**Supplied data:**
━━━━━━

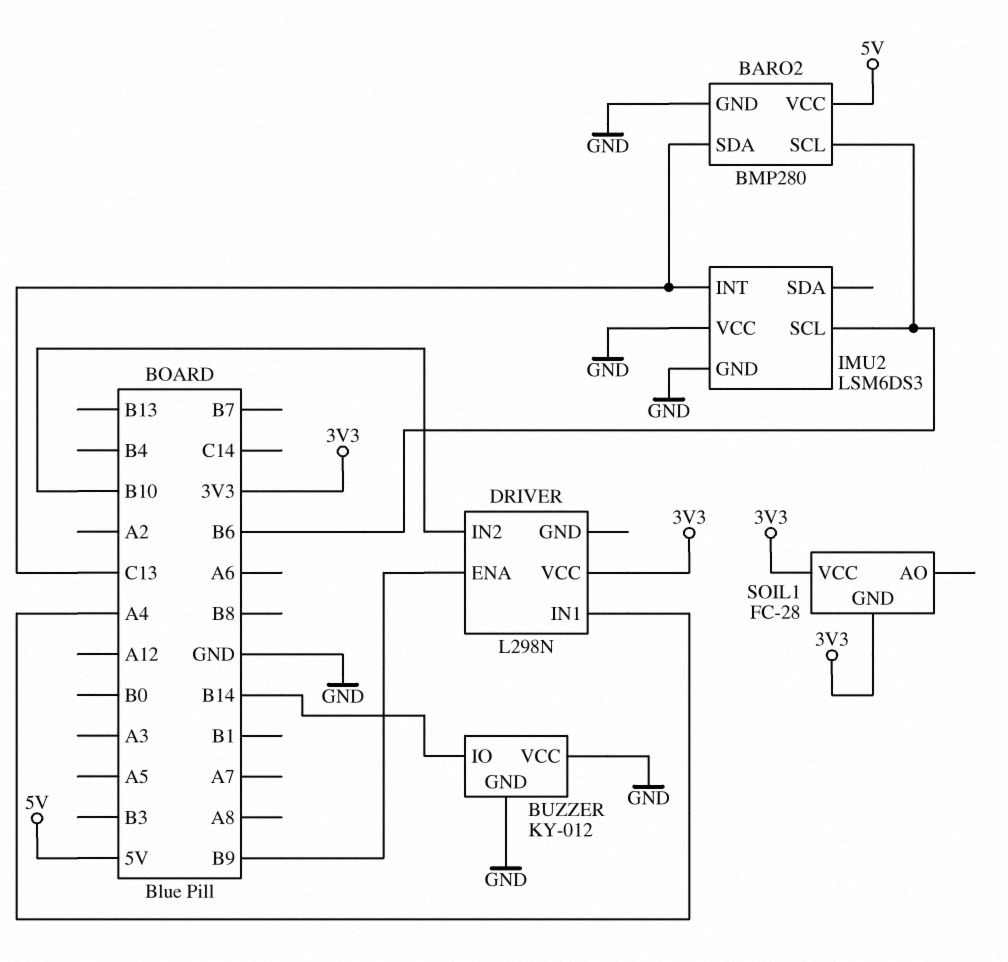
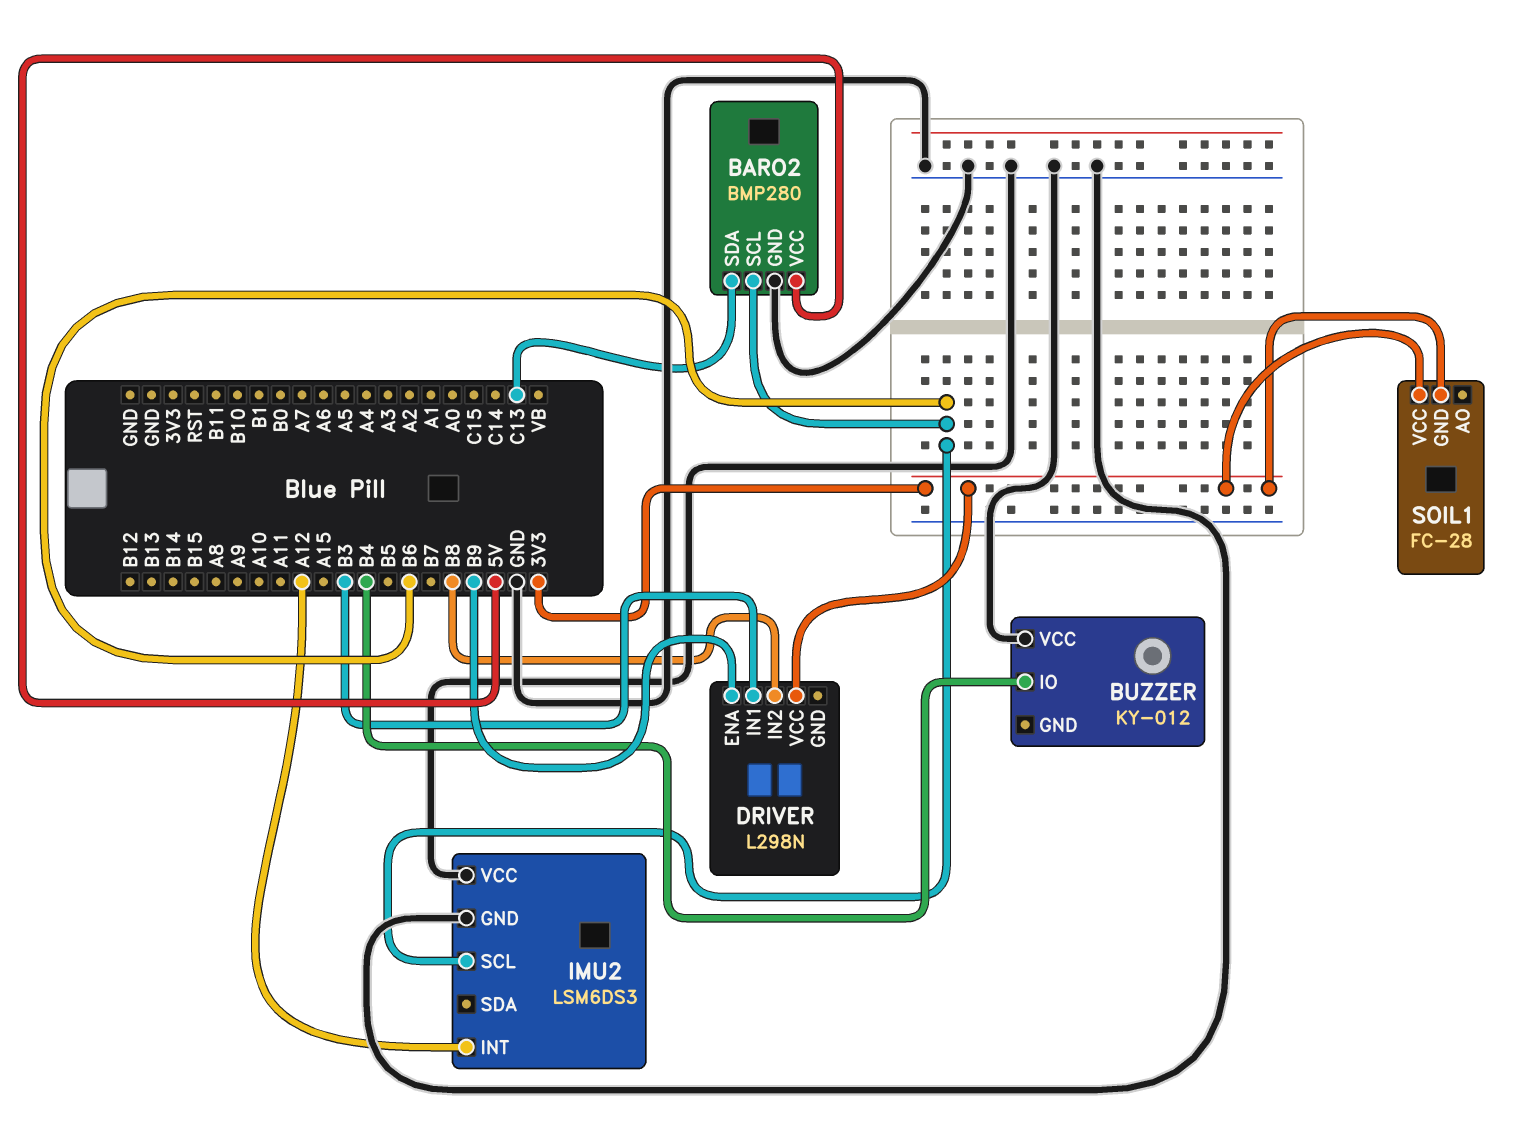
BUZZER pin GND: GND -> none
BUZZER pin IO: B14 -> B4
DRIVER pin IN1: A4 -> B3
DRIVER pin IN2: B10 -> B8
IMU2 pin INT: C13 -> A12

━━━━━━

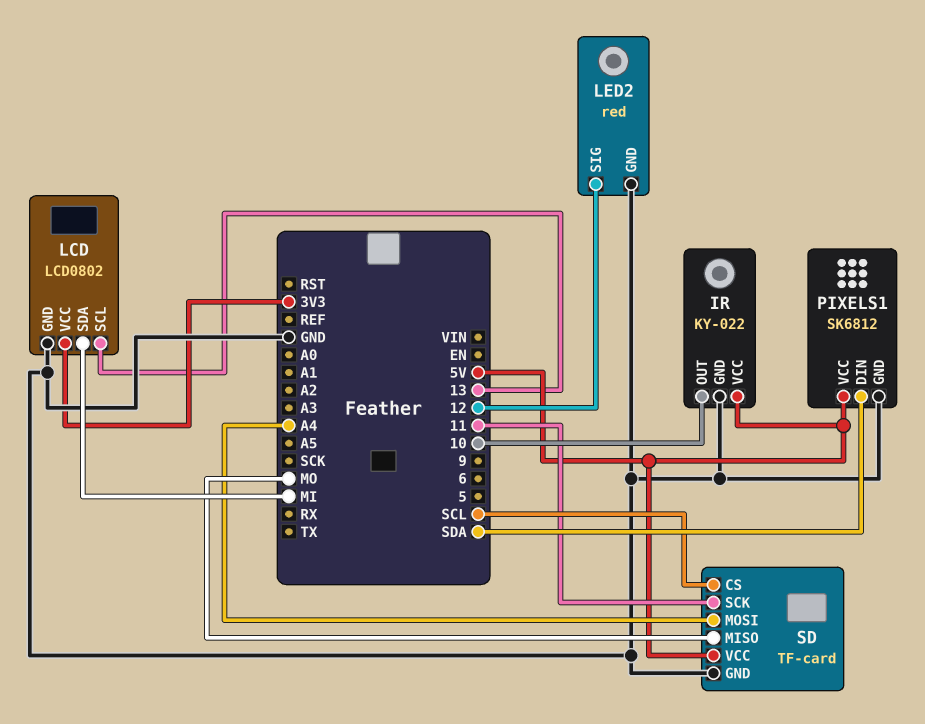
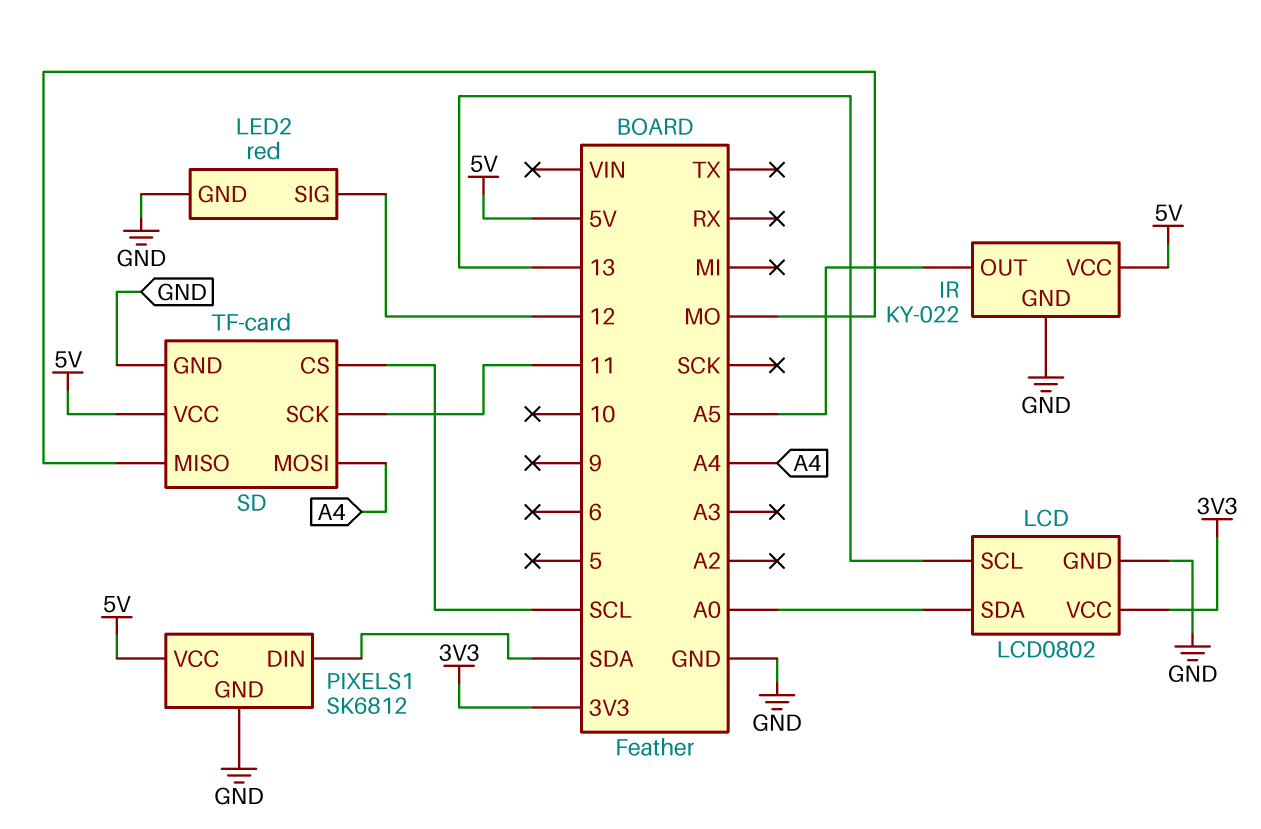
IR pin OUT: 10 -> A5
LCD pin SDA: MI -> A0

━━━━━━

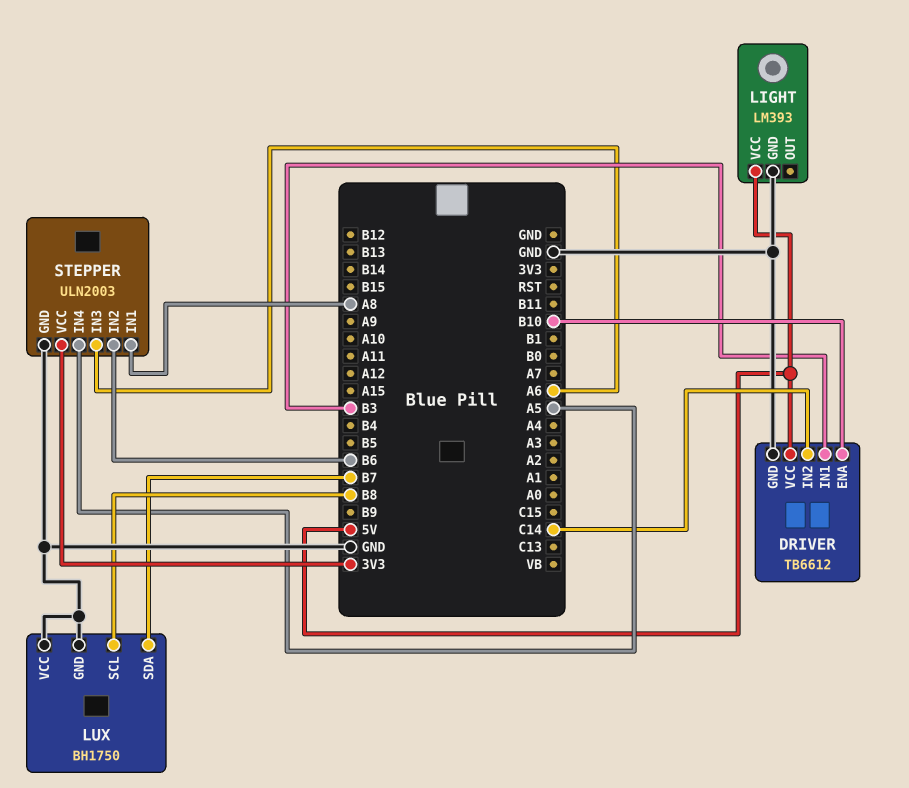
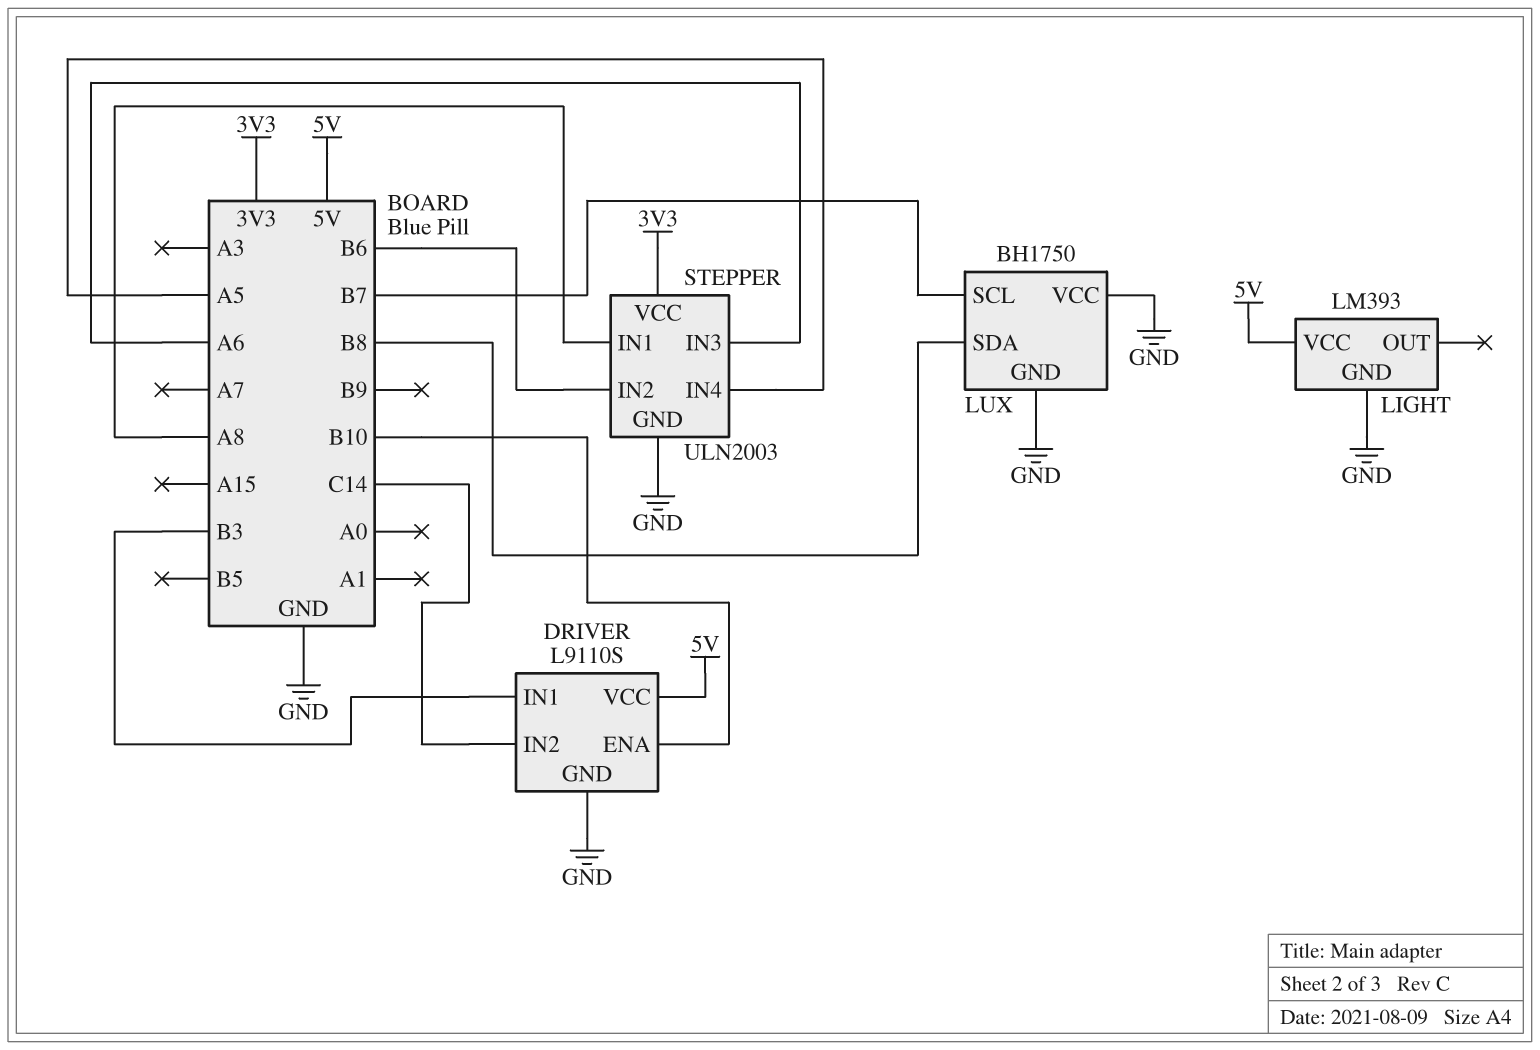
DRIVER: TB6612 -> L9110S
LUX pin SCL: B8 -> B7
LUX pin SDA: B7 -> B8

━━━━━━

Gather up, from the records above, each line where the word "BUZZER" appears.

BUZZER pin GND: GND -> none
BUZZER pin IO: B14 -> B4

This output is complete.